• [Task]
Read through the listing below and copy each line in which the word "degrees" occurs.

• [Given data]
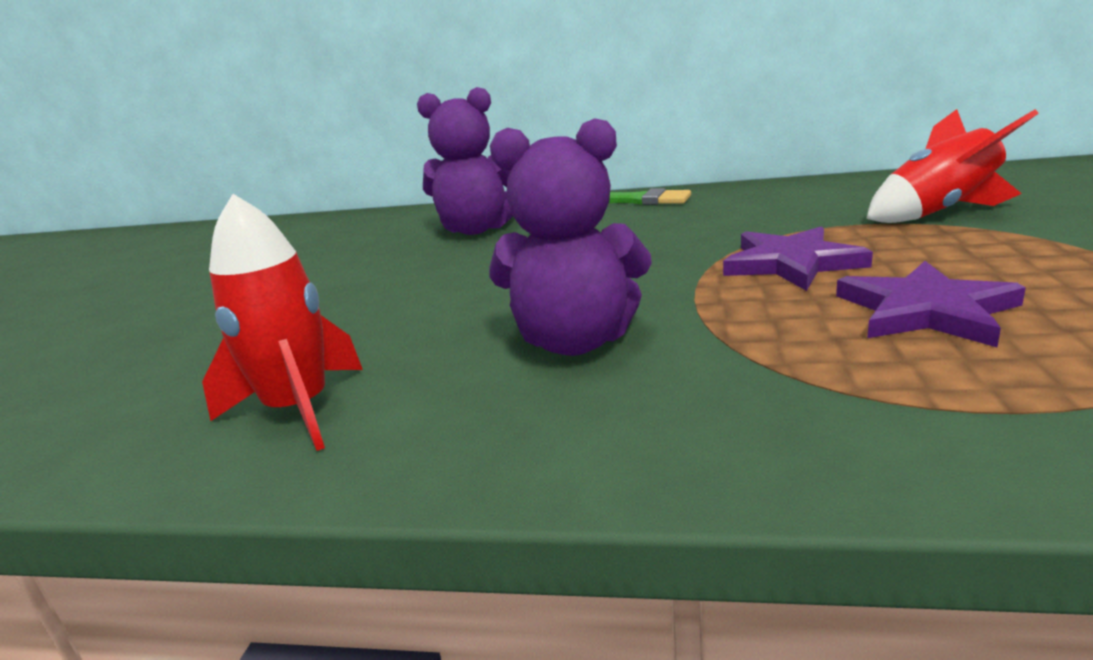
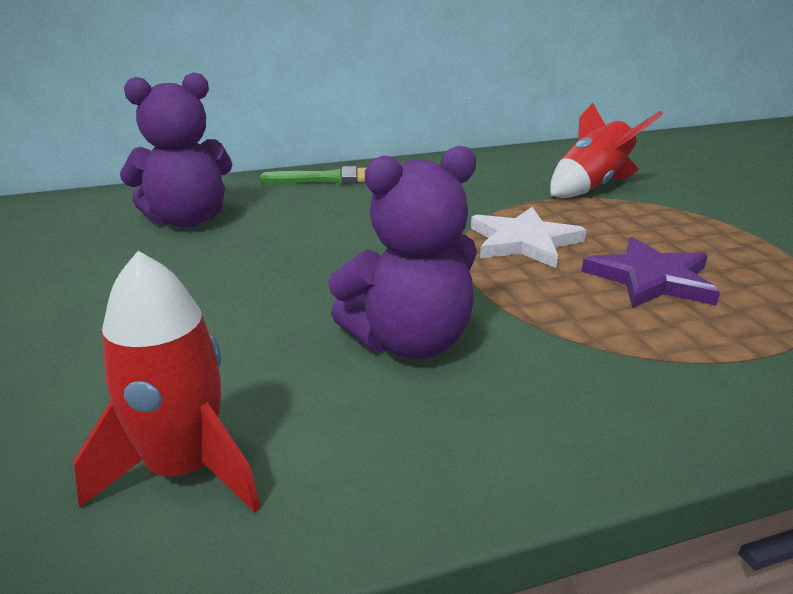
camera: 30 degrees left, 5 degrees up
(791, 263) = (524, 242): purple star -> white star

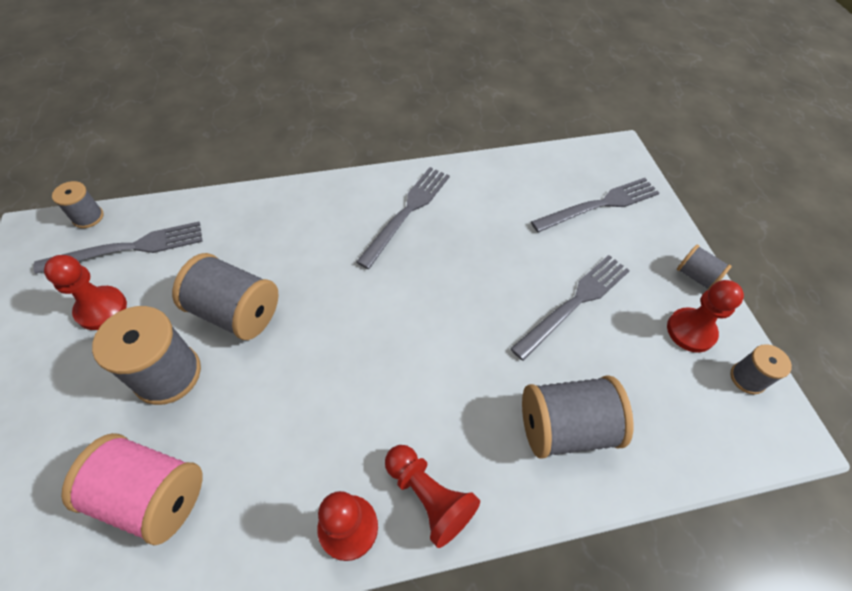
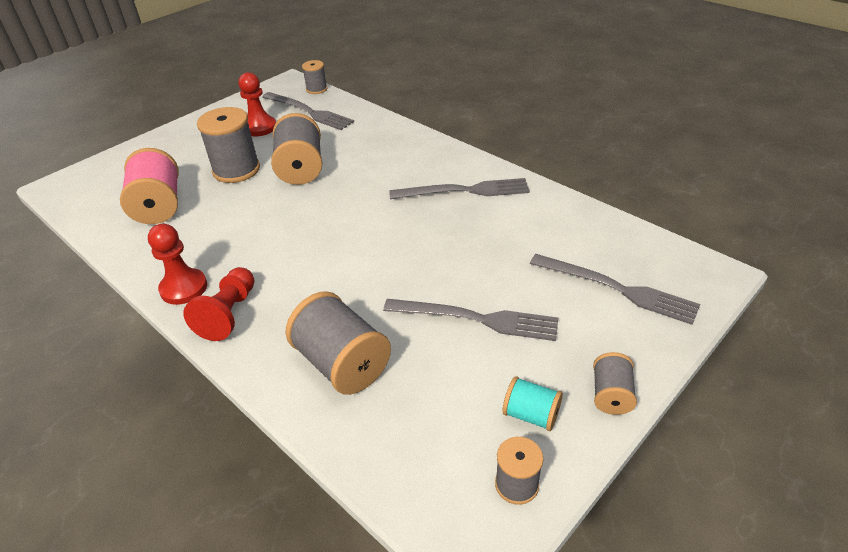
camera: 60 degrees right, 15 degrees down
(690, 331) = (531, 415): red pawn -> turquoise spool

• [Answer to the problem]
camera: 30 degrees left, 5 degrees up
camera: 60 degrees right, 15 degrees down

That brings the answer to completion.